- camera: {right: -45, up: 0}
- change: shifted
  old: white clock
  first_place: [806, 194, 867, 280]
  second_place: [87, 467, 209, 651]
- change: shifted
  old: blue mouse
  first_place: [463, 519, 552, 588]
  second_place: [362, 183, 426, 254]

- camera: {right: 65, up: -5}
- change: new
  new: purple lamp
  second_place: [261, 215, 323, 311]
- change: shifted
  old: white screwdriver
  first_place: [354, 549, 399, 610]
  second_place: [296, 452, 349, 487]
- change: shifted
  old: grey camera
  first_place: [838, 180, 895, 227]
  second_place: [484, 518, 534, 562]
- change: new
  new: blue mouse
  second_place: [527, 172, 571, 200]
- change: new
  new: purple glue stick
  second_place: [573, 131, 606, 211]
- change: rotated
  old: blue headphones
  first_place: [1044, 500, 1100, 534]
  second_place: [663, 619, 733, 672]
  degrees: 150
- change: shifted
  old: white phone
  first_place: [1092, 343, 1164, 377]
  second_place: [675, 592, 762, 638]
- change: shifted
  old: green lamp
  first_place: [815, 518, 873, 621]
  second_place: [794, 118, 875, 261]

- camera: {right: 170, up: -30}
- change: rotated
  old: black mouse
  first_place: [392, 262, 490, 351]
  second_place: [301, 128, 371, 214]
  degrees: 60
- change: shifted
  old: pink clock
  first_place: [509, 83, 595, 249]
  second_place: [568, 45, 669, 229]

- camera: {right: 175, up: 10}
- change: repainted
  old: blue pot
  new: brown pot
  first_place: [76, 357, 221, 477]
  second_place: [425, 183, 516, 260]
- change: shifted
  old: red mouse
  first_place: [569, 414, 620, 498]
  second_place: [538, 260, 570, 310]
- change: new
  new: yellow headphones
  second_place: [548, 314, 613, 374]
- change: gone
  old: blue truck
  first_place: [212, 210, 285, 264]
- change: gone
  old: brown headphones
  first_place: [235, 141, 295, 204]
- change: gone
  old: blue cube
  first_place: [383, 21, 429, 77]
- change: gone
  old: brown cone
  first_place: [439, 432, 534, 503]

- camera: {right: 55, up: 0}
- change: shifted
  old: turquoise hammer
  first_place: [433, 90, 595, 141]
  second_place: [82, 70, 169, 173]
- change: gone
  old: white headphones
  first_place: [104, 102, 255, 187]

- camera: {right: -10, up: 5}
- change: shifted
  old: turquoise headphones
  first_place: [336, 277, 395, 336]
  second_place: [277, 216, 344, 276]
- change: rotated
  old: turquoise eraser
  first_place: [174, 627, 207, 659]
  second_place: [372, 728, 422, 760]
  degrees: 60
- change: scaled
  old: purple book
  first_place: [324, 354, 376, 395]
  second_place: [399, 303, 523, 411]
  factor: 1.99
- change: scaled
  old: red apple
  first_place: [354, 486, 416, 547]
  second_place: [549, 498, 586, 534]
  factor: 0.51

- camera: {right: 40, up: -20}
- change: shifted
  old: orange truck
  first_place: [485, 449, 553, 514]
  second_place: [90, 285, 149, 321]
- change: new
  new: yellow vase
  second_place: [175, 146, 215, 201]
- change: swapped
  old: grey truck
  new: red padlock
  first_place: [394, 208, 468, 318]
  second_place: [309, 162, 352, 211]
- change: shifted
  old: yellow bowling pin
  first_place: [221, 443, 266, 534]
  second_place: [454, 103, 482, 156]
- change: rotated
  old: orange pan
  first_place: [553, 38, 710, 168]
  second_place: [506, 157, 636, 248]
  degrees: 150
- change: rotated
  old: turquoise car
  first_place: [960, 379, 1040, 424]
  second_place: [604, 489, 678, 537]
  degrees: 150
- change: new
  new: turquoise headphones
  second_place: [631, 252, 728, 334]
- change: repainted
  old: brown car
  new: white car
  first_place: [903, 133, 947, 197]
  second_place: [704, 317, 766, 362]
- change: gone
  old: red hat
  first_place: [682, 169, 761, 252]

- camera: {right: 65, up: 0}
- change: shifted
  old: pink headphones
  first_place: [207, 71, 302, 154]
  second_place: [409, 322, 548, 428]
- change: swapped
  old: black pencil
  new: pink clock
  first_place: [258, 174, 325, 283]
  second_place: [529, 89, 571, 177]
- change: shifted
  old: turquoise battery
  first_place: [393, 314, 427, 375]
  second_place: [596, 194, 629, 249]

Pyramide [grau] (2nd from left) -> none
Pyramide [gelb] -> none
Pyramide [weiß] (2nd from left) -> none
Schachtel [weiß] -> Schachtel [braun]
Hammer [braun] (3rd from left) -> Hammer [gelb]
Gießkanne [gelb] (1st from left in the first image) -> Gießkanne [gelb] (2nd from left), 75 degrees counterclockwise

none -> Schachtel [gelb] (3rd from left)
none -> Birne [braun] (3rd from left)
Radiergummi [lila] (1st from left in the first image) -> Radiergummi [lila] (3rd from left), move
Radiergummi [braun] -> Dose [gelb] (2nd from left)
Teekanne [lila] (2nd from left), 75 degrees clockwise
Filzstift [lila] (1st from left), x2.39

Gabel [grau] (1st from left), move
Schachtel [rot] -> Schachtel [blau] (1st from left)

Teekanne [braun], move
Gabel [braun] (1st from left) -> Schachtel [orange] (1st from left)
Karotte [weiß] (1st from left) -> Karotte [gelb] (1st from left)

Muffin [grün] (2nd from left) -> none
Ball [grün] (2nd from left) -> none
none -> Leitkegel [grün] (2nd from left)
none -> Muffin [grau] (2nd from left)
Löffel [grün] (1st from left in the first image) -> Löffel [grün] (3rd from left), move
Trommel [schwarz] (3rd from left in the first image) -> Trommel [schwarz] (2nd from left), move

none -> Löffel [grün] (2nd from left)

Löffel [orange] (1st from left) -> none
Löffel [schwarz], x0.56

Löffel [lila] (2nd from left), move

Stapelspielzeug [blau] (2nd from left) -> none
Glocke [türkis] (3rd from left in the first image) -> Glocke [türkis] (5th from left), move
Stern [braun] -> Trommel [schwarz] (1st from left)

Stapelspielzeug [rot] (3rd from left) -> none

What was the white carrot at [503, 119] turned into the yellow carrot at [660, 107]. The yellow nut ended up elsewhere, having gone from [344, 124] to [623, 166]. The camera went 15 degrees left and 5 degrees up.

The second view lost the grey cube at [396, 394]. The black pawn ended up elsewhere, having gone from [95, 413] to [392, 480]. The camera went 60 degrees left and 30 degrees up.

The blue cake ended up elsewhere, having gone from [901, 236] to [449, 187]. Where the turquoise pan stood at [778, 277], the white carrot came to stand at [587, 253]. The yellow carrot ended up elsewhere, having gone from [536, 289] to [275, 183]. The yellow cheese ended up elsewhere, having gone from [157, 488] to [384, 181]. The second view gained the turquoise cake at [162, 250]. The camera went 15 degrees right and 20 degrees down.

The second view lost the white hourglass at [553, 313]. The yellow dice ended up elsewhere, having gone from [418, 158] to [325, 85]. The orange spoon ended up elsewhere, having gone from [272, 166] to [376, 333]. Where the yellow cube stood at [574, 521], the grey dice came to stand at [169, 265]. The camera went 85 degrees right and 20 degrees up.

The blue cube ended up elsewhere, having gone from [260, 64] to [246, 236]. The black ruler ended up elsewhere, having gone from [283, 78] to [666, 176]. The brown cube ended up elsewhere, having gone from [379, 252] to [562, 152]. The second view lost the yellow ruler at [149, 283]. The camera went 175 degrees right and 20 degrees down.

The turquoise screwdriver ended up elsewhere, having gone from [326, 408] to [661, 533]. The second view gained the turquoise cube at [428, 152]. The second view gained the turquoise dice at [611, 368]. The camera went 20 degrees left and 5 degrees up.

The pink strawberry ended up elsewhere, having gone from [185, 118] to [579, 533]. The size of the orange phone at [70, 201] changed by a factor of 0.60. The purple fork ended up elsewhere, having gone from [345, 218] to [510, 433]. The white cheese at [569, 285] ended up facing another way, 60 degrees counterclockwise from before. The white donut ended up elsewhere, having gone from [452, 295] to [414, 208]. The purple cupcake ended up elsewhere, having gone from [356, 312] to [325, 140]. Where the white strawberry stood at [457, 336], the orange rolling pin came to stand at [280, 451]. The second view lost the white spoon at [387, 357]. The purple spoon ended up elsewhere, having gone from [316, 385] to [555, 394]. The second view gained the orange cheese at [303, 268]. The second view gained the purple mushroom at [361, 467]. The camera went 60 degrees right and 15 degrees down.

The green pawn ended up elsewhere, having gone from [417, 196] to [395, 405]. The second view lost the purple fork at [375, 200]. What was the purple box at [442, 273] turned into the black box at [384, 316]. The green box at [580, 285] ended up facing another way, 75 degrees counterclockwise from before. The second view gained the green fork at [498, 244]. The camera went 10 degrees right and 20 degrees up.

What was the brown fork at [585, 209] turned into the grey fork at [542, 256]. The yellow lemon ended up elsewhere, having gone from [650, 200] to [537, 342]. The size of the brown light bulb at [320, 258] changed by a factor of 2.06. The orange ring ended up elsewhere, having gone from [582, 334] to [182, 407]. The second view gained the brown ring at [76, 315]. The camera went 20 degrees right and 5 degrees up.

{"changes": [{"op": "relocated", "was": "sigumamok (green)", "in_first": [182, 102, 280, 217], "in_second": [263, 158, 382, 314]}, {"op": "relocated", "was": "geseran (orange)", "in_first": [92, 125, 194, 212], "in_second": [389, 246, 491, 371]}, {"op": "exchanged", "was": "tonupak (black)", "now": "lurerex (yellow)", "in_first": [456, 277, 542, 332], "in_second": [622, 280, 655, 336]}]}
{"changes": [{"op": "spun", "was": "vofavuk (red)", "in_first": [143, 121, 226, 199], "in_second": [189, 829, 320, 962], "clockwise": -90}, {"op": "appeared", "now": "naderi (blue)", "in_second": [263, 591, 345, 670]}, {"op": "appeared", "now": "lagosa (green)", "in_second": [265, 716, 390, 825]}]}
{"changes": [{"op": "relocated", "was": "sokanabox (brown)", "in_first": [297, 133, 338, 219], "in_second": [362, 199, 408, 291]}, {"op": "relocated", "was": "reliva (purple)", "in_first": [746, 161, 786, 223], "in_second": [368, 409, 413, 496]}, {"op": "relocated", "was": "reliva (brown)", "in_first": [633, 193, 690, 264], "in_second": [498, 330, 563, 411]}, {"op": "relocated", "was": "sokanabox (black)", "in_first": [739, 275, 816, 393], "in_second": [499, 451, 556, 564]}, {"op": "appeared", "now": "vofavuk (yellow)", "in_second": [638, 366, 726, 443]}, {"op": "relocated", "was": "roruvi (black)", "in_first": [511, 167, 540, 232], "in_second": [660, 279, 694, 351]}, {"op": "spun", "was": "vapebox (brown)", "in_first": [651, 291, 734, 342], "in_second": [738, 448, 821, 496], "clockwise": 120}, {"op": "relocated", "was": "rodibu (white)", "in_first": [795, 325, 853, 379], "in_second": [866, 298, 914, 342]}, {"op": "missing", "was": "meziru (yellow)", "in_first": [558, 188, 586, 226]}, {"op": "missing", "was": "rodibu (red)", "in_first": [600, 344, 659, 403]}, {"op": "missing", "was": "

**Exercise requirements:**
Which lines of the entries above contain the word "Pyramide"? Copy each of them.

**Answer space:**
Pyramide [grau] (2nd from left) -> none
Pyramide [gelb] -> none
Pyramide [weiß] (2nd from left) -> none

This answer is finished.